- Task
A faithful copy without images is required: write out all the records exactly.

- Items listed in a dataset
* * * * * * * * *
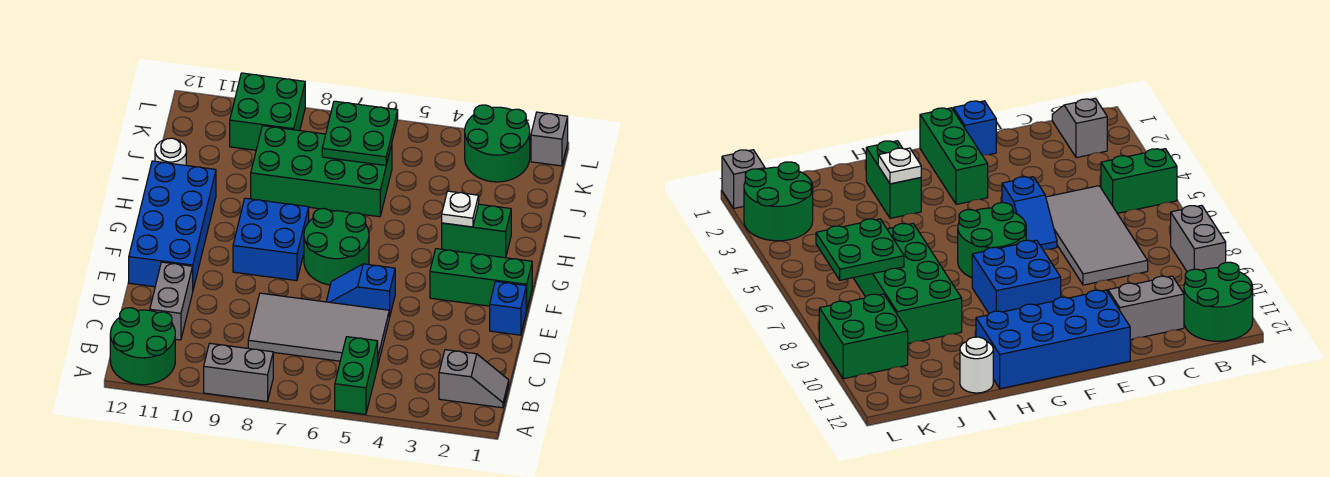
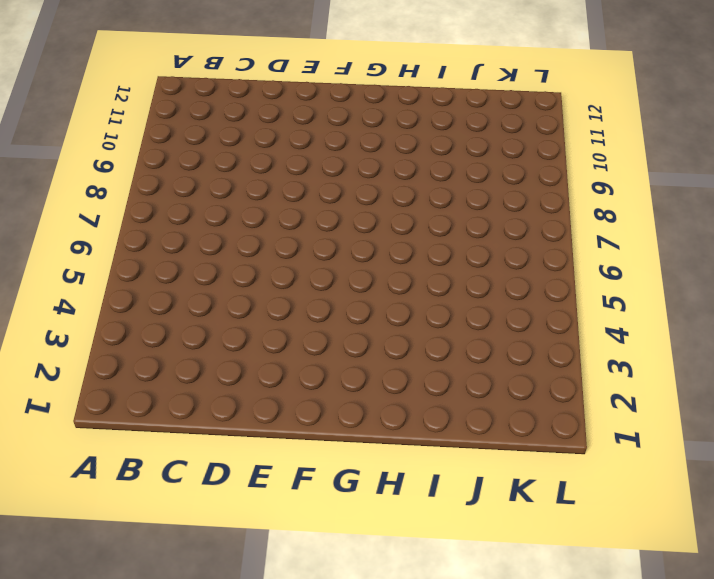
none -> green 1x2 brick [335,337,378,415]
none -> grey 1x2 brick [204,343,273,401]
none -> green 2x2 round brick [110,308,175,385]

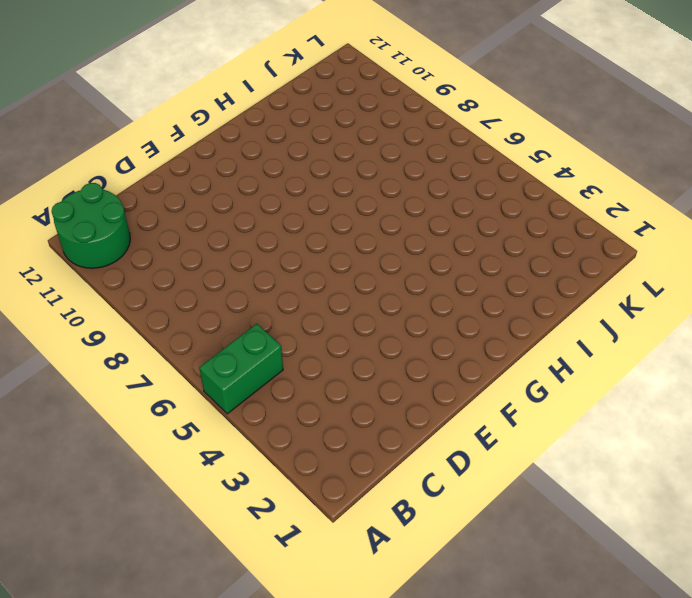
none -> grey 1x2 brick [204,343,273,401]
none -> grey 1x2 slope [439,350,509,408]
none -> grey 2x4 tile [248,293,389,364]

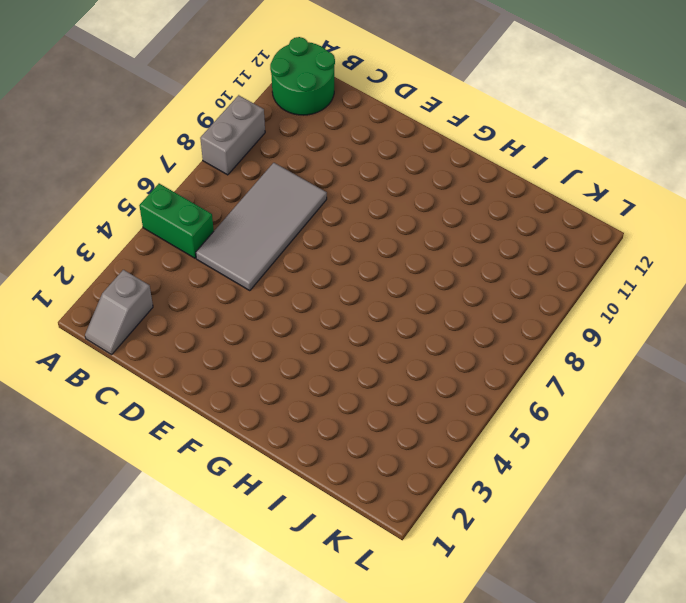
none -> grey 1x2 brick [150,262,193,340]
none -> blue 1x1 brick [490,281,526,335]
none -> blue 1x2 slope [326,264,395,318]

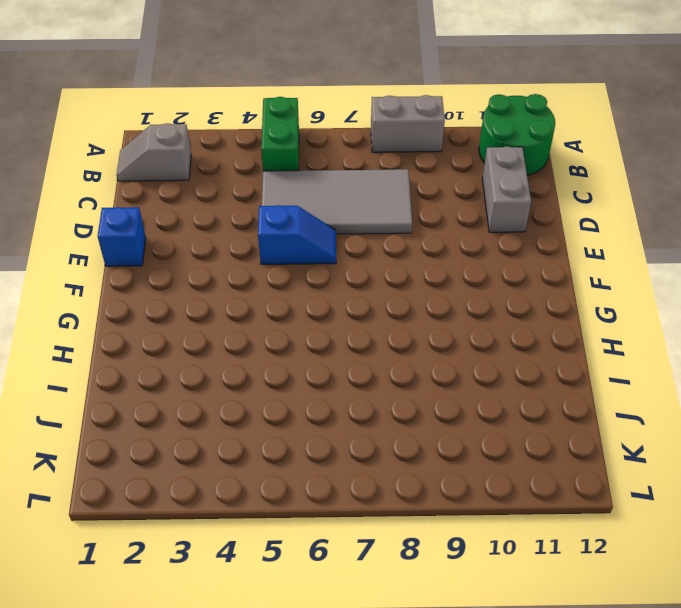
none -> blue 2x4 brick [129,161,216,289]
none -> green 1x3 brick [430,249,532,311]
none -> green 2x2 round brick [304,208,369,285]

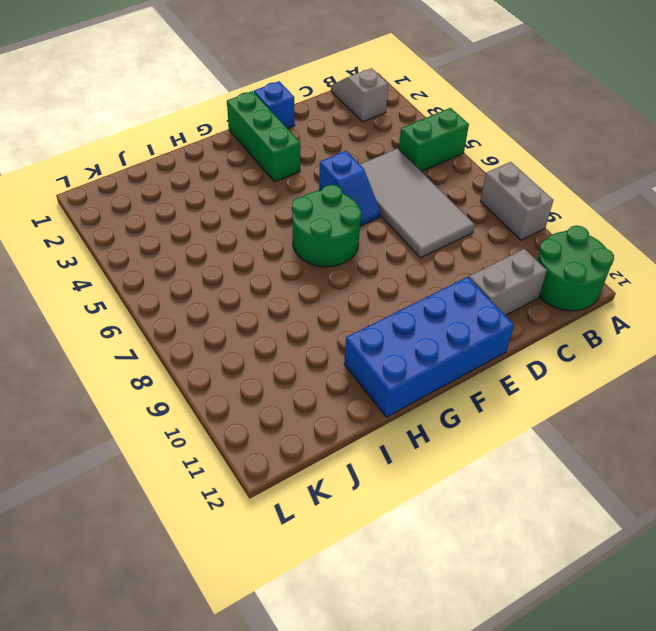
none -> blue 2x2 brick [233,198,309,281]
none -> green 1x2 brick [442,204,511,258]
none -> green 2x4 brick [251,126,392,217]

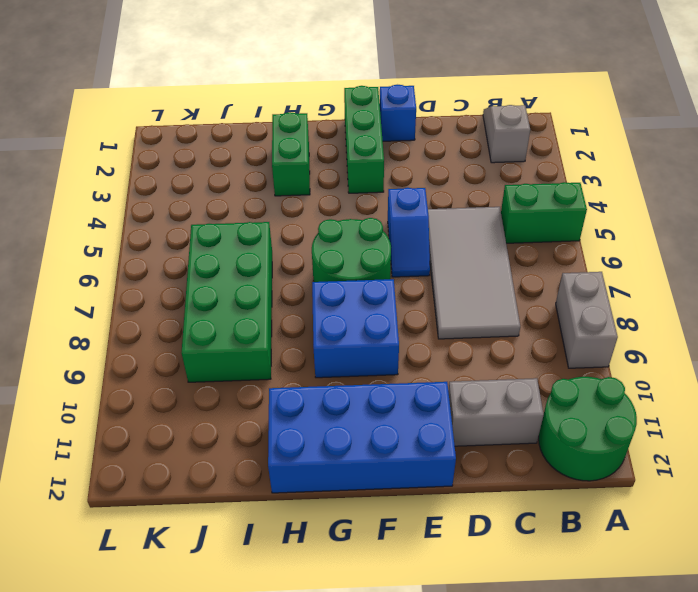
none -> white 1x1 round brick [155,138,186,165]
none -> green 2x2 round brick [465,105,530,182]
none -> green 2x2 brick [230,73,305,150]

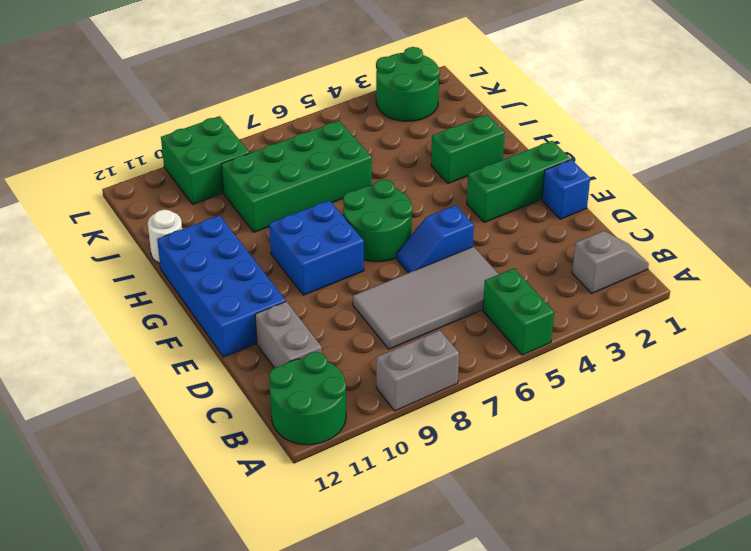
none -> grey 1x1 brick [531,112,568,166]
none -> white 1x1 plate [442,191,479,227]
none -> green 2x2 plate [322,101,398,165]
* * * * * * * * *
- Exercise result
none -> green 1x2 brick [335,337,378,415]
none -> grey 1x2 brick [204,343,273,401]
none -> green 2x2 round brick [110,308,175,385]

none -> grey 1x2 brick [204,343,273,401]
none -> grey 1x2 slope [439,350,509,408]
none -> grey 2x4 tile [248,293,389,364]

none -> grey 1x2 brick [150,262,193,340]
none -> blue 1x1 brick [490,281,526,335]
none -> blue 1x2 slope [326,264,395,318]

none -> blue 2x4 brick [129,161,216,289]
none -> green 1x3 brick [430,249,532,311]
none -> green 2x2 round brick [304,208,369,285]

none -> blue 2x2 brick [233,198,309,281]
none -> green 1x2 brick [442,204,511,258]
none -> green 2x4 brick [251,126,392,217]

none -> white 1x1 round brick [155,138,186,165]
none -> green 2x2 round brick [465,105,530,182]
none -> green 2x2 brick [230,73,305,150]

none -> grey 1x1 brick [531,112,568,166]
none -> white 1x1 plate [442,191,479,227]
none -> green 2x2 plate [322,101,398,165]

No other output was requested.